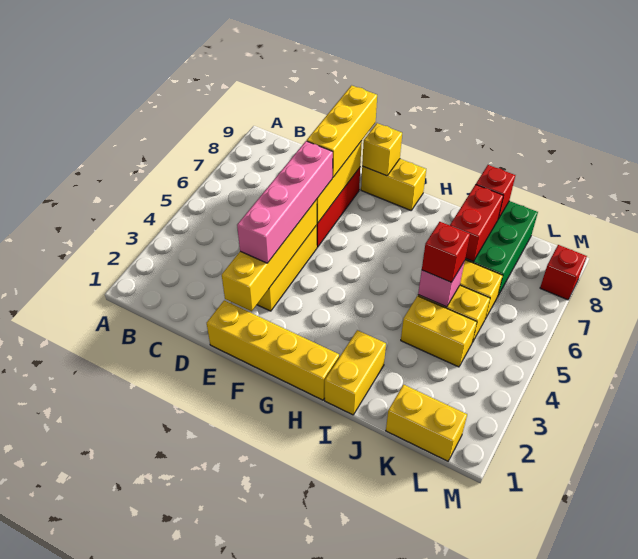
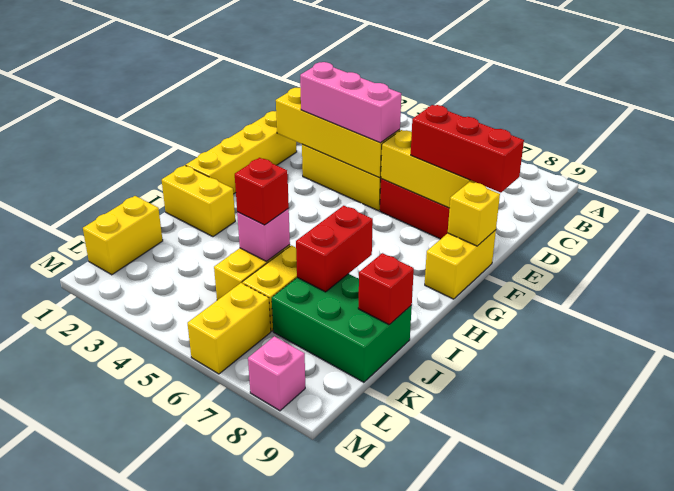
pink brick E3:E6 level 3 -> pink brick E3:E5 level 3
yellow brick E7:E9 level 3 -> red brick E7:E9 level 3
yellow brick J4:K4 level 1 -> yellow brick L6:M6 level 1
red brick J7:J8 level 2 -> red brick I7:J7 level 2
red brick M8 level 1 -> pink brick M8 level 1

* * *

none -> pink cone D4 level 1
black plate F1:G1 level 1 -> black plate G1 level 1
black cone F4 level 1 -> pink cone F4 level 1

* _What is required_
All that should be written out is the stretch of lines above between the one holding "pink brick E3:E6" and the one holding "red brick M8 level 1 -> pink brick M8 level 1", inclusive, exactly as given.

* _Response below_
pink brick E3:E6 level 3 -> pink brick E3:E5 level 3
yellow brick E7:E9 level 3 -> red brick E7:E9 level 3
yellow brick J4:K4 level 1 -> yellow brick L6:M6 level 1
red brick J7:J8 level 2 -> red brick I7:J7 level 2
red brick M8 level 1 -> pink brick M8 level 1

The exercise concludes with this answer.